[Work item]: Wherever the word "AGND" shows up in the data, report the line it sits in.

[Record set]:
- - -

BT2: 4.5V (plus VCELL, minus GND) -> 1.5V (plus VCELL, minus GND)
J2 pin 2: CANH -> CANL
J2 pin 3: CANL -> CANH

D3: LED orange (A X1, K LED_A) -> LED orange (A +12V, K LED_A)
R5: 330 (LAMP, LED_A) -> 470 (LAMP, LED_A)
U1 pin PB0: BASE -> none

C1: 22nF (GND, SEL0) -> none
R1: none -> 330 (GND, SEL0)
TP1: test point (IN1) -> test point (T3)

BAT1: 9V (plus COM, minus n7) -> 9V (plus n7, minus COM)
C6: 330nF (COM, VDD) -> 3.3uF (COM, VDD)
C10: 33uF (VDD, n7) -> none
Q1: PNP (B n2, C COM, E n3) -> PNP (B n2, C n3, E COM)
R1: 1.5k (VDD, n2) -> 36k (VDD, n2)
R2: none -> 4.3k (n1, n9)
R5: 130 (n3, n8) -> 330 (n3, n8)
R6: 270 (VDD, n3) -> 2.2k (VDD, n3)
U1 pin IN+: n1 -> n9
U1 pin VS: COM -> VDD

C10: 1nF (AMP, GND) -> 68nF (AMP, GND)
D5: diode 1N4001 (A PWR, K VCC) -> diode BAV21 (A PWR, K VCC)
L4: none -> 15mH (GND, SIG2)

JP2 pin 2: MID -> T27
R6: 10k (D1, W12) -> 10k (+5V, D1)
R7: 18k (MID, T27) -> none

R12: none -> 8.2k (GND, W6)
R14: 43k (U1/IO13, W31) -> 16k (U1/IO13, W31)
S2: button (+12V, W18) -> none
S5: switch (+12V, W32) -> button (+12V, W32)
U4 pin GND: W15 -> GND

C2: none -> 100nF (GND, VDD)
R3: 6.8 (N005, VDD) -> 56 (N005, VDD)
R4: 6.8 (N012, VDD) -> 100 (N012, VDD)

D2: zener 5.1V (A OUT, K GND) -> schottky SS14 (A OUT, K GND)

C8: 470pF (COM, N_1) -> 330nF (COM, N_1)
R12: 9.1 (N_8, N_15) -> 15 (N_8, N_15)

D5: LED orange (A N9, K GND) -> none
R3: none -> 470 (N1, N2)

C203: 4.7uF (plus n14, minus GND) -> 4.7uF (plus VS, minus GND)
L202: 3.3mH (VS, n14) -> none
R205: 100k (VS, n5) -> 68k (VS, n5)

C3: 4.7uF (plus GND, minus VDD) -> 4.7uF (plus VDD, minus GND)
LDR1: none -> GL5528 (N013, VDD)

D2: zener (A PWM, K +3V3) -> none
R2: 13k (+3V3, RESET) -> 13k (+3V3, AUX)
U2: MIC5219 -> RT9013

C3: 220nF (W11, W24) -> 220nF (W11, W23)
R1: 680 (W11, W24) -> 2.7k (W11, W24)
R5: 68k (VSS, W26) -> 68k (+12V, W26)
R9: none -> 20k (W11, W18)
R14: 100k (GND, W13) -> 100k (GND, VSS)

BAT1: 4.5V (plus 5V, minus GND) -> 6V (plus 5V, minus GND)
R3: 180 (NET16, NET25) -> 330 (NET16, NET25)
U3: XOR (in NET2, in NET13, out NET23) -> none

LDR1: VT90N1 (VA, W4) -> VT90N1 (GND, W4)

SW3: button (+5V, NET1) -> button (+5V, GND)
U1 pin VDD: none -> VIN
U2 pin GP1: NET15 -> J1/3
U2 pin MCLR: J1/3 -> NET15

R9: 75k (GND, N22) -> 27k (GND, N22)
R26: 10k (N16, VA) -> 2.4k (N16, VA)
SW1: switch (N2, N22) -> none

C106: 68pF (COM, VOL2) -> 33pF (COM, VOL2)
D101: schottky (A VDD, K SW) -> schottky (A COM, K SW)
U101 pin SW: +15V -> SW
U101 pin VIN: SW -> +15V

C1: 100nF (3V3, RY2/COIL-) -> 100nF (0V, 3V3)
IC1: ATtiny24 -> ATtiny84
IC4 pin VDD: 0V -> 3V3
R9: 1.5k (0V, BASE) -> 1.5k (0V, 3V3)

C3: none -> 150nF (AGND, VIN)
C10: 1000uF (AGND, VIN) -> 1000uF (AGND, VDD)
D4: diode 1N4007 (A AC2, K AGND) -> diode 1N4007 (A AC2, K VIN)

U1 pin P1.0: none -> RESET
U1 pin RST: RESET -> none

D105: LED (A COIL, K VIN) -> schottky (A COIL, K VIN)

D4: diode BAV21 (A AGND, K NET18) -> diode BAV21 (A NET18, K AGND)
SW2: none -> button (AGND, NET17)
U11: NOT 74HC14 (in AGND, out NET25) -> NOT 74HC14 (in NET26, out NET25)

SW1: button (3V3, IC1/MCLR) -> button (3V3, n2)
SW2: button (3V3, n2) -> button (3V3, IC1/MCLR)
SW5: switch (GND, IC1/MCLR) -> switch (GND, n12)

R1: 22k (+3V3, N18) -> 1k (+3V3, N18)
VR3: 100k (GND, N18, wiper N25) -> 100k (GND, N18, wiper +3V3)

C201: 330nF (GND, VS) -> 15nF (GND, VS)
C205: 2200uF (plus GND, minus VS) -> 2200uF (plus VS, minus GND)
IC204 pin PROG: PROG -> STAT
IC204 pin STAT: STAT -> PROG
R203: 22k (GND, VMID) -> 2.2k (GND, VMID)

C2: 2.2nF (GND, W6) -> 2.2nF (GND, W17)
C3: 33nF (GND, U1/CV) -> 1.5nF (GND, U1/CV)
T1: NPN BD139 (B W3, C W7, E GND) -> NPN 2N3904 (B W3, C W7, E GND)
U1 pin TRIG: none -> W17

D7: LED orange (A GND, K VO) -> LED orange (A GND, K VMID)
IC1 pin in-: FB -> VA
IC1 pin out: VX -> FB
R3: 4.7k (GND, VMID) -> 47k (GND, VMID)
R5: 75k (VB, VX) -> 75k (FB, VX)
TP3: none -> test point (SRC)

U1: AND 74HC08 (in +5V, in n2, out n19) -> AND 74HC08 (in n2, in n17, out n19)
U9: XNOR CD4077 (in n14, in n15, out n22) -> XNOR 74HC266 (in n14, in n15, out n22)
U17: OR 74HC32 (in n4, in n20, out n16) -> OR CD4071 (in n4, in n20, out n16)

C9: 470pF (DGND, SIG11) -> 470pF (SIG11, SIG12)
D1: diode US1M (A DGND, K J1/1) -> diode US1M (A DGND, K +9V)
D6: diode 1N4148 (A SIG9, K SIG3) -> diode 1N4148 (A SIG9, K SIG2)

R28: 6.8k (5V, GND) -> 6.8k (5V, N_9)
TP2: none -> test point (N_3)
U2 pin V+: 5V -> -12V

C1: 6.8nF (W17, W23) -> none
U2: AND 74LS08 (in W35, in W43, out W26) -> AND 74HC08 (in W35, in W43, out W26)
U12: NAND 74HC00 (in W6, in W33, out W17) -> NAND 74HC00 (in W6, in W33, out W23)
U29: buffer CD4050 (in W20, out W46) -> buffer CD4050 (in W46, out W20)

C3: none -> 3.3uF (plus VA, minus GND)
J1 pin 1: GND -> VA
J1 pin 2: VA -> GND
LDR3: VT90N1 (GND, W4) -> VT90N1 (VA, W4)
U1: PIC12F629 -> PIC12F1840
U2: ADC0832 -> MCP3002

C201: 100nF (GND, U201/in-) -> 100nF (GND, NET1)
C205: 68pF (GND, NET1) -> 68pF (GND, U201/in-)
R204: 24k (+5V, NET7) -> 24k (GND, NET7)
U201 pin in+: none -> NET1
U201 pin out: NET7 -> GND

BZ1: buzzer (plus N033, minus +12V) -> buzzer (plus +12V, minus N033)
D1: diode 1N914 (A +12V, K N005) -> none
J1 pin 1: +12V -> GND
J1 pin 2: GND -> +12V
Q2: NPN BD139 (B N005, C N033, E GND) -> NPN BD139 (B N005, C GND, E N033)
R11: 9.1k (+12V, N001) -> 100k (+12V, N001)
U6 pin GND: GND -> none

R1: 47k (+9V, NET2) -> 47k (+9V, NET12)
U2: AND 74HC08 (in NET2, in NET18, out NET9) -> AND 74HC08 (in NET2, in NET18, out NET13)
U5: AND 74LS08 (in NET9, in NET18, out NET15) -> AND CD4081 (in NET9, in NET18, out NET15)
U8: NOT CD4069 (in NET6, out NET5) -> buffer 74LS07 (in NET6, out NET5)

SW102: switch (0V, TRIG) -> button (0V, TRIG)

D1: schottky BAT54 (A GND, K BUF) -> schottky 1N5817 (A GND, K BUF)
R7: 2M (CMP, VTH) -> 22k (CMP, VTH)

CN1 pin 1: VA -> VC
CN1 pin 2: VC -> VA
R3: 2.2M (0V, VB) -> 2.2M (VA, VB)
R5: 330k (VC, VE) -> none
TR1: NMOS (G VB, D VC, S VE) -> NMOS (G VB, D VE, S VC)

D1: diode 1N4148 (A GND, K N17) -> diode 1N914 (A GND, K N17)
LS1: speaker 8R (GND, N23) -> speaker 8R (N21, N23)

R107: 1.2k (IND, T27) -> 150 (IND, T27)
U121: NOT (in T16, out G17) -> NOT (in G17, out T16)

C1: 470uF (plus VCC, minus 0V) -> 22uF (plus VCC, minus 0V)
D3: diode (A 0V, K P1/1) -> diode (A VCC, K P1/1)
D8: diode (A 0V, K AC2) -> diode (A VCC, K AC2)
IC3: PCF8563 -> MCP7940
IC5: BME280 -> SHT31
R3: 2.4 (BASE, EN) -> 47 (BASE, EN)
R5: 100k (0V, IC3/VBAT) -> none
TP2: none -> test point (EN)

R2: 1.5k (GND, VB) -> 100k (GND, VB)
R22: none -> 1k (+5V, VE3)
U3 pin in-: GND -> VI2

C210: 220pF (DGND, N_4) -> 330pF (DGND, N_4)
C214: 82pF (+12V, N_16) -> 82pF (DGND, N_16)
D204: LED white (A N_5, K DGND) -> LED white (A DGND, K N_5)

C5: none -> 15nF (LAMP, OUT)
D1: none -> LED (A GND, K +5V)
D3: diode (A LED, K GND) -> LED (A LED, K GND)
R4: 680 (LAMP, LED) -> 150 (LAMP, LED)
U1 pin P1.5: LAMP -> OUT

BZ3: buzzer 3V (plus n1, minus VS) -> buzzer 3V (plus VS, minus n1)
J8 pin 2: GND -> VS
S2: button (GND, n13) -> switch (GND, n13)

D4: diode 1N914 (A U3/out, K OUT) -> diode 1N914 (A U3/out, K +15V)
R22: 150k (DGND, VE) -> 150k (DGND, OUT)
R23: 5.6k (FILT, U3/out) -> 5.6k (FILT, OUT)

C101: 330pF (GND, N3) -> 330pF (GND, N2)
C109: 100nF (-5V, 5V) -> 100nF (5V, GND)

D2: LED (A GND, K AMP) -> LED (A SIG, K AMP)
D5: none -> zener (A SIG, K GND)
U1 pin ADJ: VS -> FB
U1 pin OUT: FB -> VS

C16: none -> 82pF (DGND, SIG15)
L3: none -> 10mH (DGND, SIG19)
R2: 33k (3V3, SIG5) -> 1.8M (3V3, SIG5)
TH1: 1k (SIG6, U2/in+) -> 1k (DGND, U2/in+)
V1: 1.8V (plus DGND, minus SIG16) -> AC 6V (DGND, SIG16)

- - -

[Written response]:
C3: none -> 150nF (AGND, VIN)
C10: 1000uF (AGND, VIN) -> 1000uF (AGND, VDD)
D4: diode 1N4007 (A AC2, K AGND) -> diode 1N4007 (A AC2, K VIN)
D4: diode BAV21 (A AGND, K NET18) -> diode BAV21 (A NET18, K AGND)
SW2: none -> button (AGND, NET17)
U11: NOT 74HC14 (in AGND, out NET25) -> NOT 74HC14 (in NET26, out NET25)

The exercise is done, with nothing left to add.